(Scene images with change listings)
------------------------------------------------
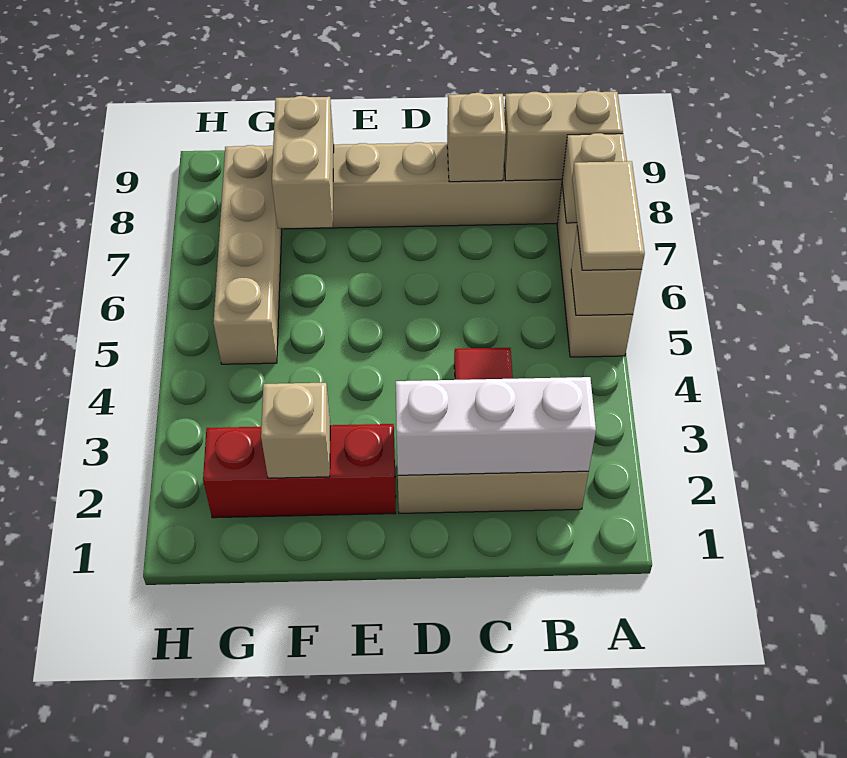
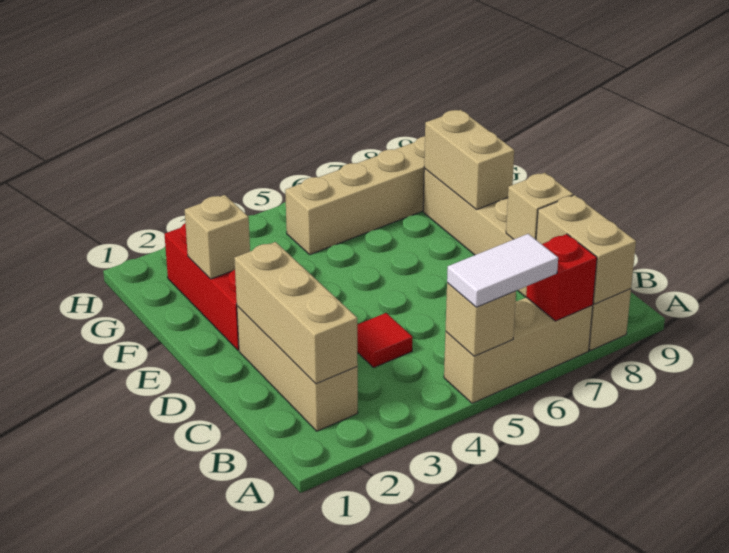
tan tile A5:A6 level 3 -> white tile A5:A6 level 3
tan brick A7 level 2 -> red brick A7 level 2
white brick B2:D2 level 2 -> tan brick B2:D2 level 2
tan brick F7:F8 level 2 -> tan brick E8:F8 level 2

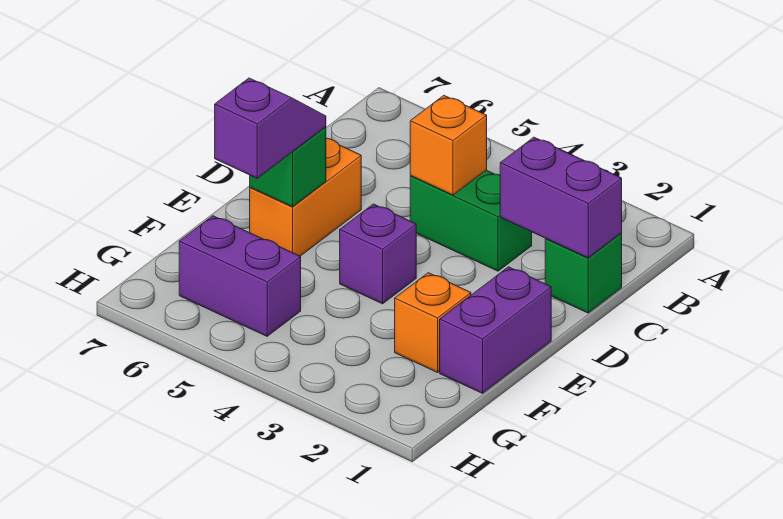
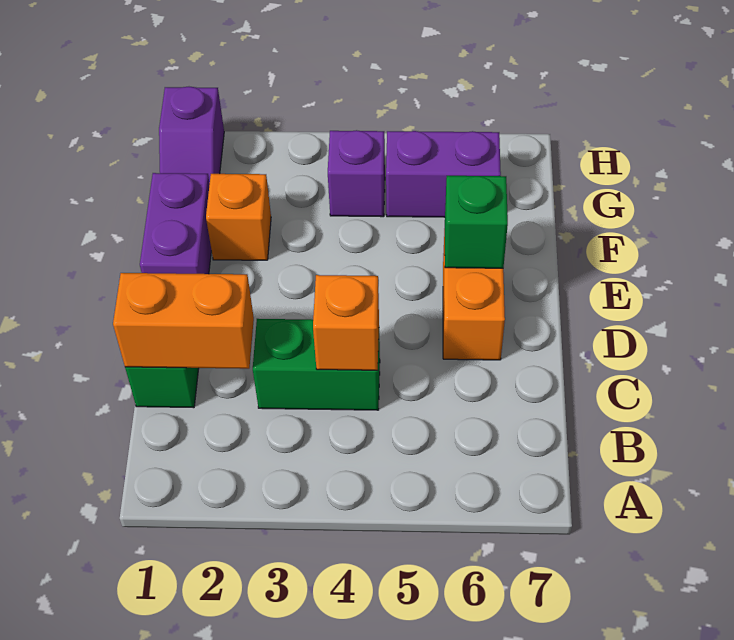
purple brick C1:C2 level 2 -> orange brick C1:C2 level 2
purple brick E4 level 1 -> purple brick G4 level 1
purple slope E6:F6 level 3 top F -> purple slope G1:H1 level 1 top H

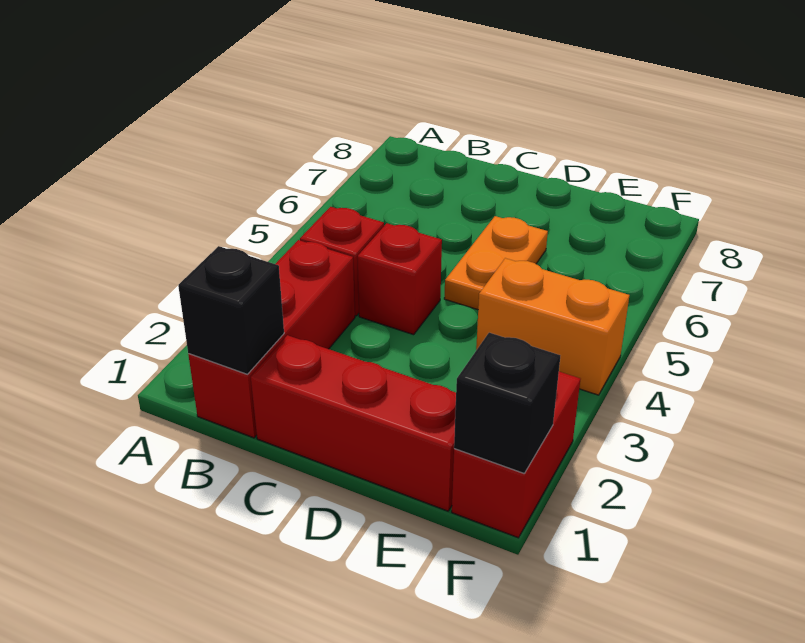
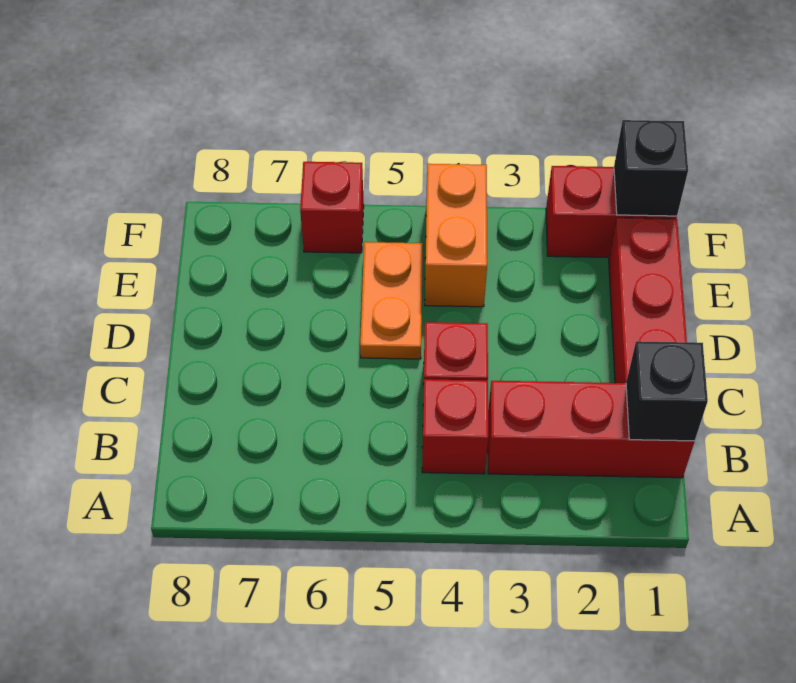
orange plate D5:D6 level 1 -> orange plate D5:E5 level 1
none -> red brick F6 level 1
------------------------------------------------
● **TO DO**:
Repeat the lines above, starting at the first and stopping after the line that holds "purple brick C1:C2", with the pictures left out.

● **EXERCISE OUTPUT**:
tan tile A5:A6 level 3 -> white tile A5:A6 level 3
tan brick A7 level 2 -> red brick A7 level 2
white brick B2:D2 level 2 -> tan brick B2:D2 level 2
tan brick F7:F8 level 2 -> tan brick E8:F8 level 2

purple brick C1:C2 level 2 -> orange brick C1:C2 level 2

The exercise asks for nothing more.